#### [TASK BRIEF]
Please print out every entry below, verbatim.

#### [RECORDS]
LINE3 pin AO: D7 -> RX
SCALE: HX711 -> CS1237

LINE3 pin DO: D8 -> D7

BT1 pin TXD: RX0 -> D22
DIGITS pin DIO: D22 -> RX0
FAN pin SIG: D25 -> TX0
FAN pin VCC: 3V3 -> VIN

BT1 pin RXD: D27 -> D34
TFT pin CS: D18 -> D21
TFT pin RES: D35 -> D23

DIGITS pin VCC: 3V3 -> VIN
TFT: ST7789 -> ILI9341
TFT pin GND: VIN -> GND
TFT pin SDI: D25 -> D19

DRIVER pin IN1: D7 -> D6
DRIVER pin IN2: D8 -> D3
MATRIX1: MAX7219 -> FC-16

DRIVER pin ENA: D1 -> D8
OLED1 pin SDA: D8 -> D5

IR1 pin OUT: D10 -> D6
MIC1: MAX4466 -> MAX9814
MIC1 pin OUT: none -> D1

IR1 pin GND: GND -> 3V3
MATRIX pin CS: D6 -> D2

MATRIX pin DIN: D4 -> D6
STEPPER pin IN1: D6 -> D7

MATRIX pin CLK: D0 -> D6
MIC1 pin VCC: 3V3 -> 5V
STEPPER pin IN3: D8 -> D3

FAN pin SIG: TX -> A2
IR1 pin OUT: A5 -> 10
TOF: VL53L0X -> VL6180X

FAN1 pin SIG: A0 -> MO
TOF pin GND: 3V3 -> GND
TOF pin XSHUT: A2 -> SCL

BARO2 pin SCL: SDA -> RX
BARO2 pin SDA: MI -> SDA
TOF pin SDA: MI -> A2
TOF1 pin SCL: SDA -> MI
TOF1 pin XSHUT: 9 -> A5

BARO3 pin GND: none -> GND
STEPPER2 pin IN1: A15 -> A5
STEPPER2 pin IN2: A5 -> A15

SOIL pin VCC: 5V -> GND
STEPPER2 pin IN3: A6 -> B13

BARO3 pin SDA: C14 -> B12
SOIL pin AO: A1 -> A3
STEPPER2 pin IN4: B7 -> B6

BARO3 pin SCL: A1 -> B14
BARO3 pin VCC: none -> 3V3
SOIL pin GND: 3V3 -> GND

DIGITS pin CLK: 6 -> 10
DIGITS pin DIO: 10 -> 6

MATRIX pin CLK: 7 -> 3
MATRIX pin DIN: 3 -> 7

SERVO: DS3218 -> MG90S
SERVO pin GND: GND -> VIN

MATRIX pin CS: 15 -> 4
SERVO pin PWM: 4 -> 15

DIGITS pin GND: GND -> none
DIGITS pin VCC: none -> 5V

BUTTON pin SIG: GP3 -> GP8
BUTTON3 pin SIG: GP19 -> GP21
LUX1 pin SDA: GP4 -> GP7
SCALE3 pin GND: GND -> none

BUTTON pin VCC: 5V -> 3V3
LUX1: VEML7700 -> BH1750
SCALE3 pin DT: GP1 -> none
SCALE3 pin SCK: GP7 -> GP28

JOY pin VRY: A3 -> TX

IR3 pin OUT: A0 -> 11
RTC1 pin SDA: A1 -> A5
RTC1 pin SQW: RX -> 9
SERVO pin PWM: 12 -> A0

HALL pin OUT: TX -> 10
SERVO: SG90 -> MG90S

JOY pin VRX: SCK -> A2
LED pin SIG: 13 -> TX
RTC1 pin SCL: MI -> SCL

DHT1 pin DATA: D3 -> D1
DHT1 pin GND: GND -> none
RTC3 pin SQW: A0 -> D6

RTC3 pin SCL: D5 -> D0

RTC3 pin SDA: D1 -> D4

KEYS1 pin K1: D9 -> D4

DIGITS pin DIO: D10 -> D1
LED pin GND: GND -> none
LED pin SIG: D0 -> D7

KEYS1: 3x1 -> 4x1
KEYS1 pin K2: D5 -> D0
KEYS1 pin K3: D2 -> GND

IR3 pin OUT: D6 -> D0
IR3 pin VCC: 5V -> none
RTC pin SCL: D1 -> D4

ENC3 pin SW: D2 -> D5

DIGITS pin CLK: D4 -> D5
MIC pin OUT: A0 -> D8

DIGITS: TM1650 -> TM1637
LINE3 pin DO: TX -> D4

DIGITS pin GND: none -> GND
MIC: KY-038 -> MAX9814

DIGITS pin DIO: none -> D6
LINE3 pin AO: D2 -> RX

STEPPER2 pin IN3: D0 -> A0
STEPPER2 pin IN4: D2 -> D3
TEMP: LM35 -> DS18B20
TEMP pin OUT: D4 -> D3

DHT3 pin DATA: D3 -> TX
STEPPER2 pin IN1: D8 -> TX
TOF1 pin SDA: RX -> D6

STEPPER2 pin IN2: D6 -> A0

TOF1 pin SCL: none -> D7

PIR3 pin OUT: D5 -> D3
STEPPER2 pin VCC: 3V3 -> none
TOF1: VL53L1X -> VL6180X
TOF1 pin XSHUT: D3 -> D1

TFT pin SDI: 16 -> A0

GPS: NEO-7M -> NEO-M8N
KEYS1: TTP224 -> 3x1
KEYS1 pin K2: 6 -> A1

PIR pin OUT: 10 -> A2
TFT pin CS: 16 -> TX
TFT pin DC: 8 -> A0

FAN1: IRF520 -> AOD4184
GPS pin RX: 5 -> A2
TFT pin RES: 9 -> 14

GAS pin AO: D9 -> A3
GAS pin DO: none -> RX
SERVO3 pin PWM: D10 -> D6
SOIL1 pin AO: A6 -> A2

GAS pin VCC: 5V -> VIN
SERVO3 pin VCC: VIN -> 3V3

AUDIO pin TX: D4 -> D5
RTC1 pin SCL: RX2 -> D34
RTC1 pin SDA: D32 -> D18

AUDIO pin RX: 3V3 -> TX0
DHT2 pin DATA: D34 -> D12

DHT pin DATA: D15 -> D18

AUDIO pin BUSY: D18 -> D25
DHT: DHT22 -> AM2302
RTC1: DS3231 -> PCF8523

#### [ANSWER BOX]
LINE3 pin AO: D7 -> RX
SCALE: HX711 -> CS1237

LINE3 pin DO: D8 -> D7

BT1 pin TXD: RX0 -> D22
DIGITS pin DIO: D22 -> RX0
FAN pin SIG: D25 -> TX0
FAN pin VCC: 3V3 -> VIN

BT1 pin RXD: D27 -> D34
TFT pin CS: D18 -> D21
TFT pin RES: D35 -> D23

DIGITS pin VCC: 3V3 -> VIN
TFT: ST7789 -> ILI9341
TFT pin GND: VIN -> GND
TFT pin SDI: D25 -> D19

DRIVER pin IN1: D7 -> D6
DRIVER pin IN2: D8 -> D3
MATRIX1: MAX7219 -> FC-16

DRIVER pin ENA: D1 -> D8
OLED1 pin SDA: D8 -> D5

IR1 pin OUT: D10 -> D6
MIC1: MAX4466 -> MAX9814
MIC1 pin OUT: none -> D1

IR1 pin GND: GND -> 3V3
MATRIX pin CS: D6 -> D2

MATRIX pin DIN: D4 -> D6
STEPPER pin IN1: D6 -> D7

MATRIX pin CLK: D0 -> D6
MIC1 pin VCC: 3V3 -> 5V
STEPPER pin IN3: D8 -> D3

FAN pin SIG: TX -> A2
IR1 pin OUT: A5 -> 10
TOF: VL53L0X -> VL6180X

FAN1 pin SIG: A0 -> MO
TOF pin GND: 3V3 -> GND
TOF pin XSHUT: A2 -> SCL

BARO2 pin SCL: SDA -> RX
BARO2 pin SDA: MI -> SDA
TOF pin SDA: MI -> A2
TOF1 pin SCL: SDA -> MI
TOF1 pin XSHUT: 9 -> A5

BARO3 pin GND: none -> GND
STEPPER2 pin IN1: A15 -> A5
STEPPER2 pin IN2: A5 -> A15

SOIL pin VCC: 5V -> GND
STEPPER2 pin IN3: A6 -> B13

BARO3 pin SDA: C14 -> B12
SOIL pin AO: A1 -> A3
STEPPER2 pin IN4: B7 -> B6

BARO3 pin SCL: A1 -> B14
BARO3 pin VCC: none -> 3V3
SOIL pin GND: 3V3 -> GND

DIGITS pin CLK: 6 -> 10
DIGITS pin DIO: 10 -> 6

MATRIX pin CLK: 7 -> 3
MATRIX pin DIN: 3 -> 7

SERVO: DS3218 -> MG90S
SERVO pin GND: GND -> VIN

MATRIX pin CS: 15 -> 4
SERVO pin PWM: 4 -> 15

DIGITS pin GND: GND -> none
DIGITS pin VCC: none -> 5V

BUTTON pin SIG: GP3 -> GP8
BUTTON3 pin SIG: GP19 -> GP21
LUX1 pin SDA: GP4 -> GP7
SCALE3 pin GND: GND -> none

BUTTON pin VCC: 5V -> 3V3
LUX1: VEML7700 -> BH1750
SCALE3 pin DT: GP1 -> none
SCALE3 pin SCK: GP7 -> GP28

JOY pin VRY: A3 -> TX

IR3 pin OUT: A0 -> 11
RTC1 pin SDA: A1 -> A5
RTC1 pin SQW: RX -> 9
SERVO pin PWM: 12 -> A0

HALL pin OUT: TX -> 10
SERVO: SG90 -> MG90S

JOY pin VRX: SCK -> A2
LED pin SIG: 13 -> TX
RTC1 pin SCL: MI -> SCL

DHT1 pin DATA: D3 -> D1
DHT1 pin GND: GND -> none
RTC3 pin SQW: A0 -> D6

RTC3 pin SCL: D5 -> D0

RTC3 pin SDA: D1 -> D4

KEYS1 pin K1: D9 -> D4

DIGITS pin DIO: D10 -> D1
LED pin GND: GND -> none
LED pin SIG: D0 -> D7

KEYS1: 3x1 -> 4x1
KEYS1 pin K2: D5 -> D0
KEYS1 pin K3: D2 -> GND

IR3 pin OUT: D6 -> D0
IR3 pin VCC: 5V -> none
RTC pin SCL: D1 -> D4

ENC3 pin SW: D2 -> D5

DIGITS pin CLK: D4 -> D5
MIC pin OUT: A0 -> D8

DIGITS: TM1650 -> TM1637
LINE3 pin DO: TX -> D4

DIGITS pin GND: none -> GND
MIC: KY-038 -> MAX9814

DIGITS pin DIO: none -> D6
LINE3 pin AO: D2 -> RX

STEPPER2 pin IN3: D0 -> A0
STEPPER2 pin IN4: D2 -> D3
TEMP: LM35 -> DS18B20
TEMP pin OUT: D4 -> D3

DHT3 pin DATA: D3 -> TX
STEPPER2 pin IN1: D8 -> TX
TOF1 pin SDA: RX -> D6

STEPPER2 pin IN2: D6 -> A0

TOF1 pin SCL: none -> D7

PIR3 pin OUT: D5 -> D3
STEPPER2 pin VCC: 3V3 -> none
TOF1: VL53L1X -> VL6180X
TOF1 pin XSHUT: D3 -> D1

TFT pin SDI: 16 -> A0

GPS: NEO-7M -> NEO-M8N
KEYS1: TTP224 -> 3x1
KEYS1 pin K2: 6 -> A1

PIR pin OUT: 10 -> A2
TFT pin CS: 16 -> TX
TFT pin DC: 8 -> A0

FAN1: IRF520 -> AOD4184
GPS pin RX: 5 -> A2
TFT pin RES: 9 -> 14

GAS pin AO: D9 -> A3
GAS pin DO: none -> RX
SERVO3 pin PWM: D10 -> D6
SOIL1 pin AO: A6 -> A2

GAS pin VCC: 5V -> VIN
SERVO3 pin VCC: VIN -> 3V3

AUDIO pin TX: D4 -> D5
RTC1 pin SCL: RX2 -> D34
RTC1 pin SDA: D32 -> D18

AUDIO pin RX: 3V3 -> TX0
DHT2 pin DATA: D34 -> D12

DHT pin DATA: D15 -> D18

AUDIO pin BUSY: D18 -> D25
DHT: DHT22 -> AM2302
RTC1: DS3231 -> PCF8523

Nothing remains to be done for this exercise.